Data listing
***

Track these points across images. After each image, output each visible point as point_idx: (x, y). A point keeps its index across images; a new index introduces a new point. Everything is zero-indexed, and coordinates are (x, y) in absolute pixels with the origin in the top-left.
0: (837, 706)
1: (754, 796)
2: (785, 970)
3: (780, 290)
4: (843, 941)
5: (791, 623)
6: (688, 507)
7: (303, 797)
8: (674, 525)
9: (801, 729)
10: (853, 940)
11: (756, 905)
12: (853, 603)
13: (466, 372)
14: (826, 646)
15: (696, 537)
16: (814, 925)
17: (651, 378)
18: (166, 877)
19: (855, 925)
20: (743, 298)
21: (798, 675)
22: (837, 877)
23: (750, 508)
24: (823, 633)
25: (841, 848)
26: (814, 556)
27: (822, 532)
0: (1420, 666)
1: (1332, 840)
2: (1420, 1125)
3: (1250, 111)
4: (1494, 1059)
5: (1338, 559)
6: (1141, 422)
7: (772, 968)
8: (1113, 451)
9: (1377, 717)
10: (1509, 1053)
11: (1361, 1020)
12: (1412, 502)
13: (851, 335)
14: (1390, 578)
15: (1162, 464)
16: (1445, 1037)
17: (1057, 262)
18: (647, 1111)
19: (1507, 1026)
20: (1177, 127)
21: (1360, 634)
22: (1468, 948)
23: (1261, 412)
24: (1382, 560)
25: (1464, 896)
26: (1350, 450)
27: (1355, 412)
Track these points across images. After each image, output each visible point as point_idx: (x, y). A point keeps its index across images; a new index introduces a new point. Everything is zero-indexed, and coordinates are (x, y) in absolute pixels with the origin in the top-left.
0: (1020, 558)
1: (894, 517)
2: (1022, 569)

***

Write out each of the lines above, character for character and in the same order, with no changes.

## REPLY TO THE EXERCISE
Track these points across images. After each image, output each visible point as point_idx: (x, y). A point keeps its index across images; a new index introduces a new point. Everything is zero-indexed, and coordinates are (x, y) in absolute pixels with the origin in the top-left.
0: (837, 706)
1: (754, 796)
2: (785, 970)
3: (780, 290)
4: (843, 941)
5: (791, 623)
6: (688, 507)
7: (303, 797)
8: (674, 525)
9: (801, 729)
10: (853, 940)
11: (756, 905)
12: (853, 603)
13: (466, 372)
14: (826, 646)
15: (696, 537)
16: (814, 925)
17: (651, 378)
18: (166, 877)
19: (855, 925)
20: (743, 298)
21: (798, 675)
22: (837, 877)
23: (750, 508)
24: (823, 633)
25: (841, 848)
26: (814, 556)
27: (822, 532)
0: (1420, 666)
1: (1332, 840)
2: (1420, 1125)
3: (1250, 111)
4: (1494, 1059)
5: (1338, 559)
6: (1141, 422)
7: (772, 968)
8: (1113, 451)
9: (1377, 717)
10: (1509, 1053)
11: (1361, 1020)
12: (1412, 502)
13: (851, 335)
14: (1390, 578)
15: (1162, 464)
16: (1445, 1037)
17: (1057, 262)
18: (647, 1111)
19: (1507, 1026)
20: (1177, 127)
21: (1360, 634)
22: (1468, 948)
23: (1261, 412)
24: (1382, 560)
25: (1464, 896)
26: (1350, 450)
27: (1355, 412)
Track these points across images. After each image, output each visible point as point_idx: (x, y). A point keeps its index across images; a new index introduces a new point. Everything is zero-indexed, and coordinates are (x, y) in absolute pixels with the origin in the top-left.
0: (1020, 558)
1: (894, 517)
2: (1022, 569)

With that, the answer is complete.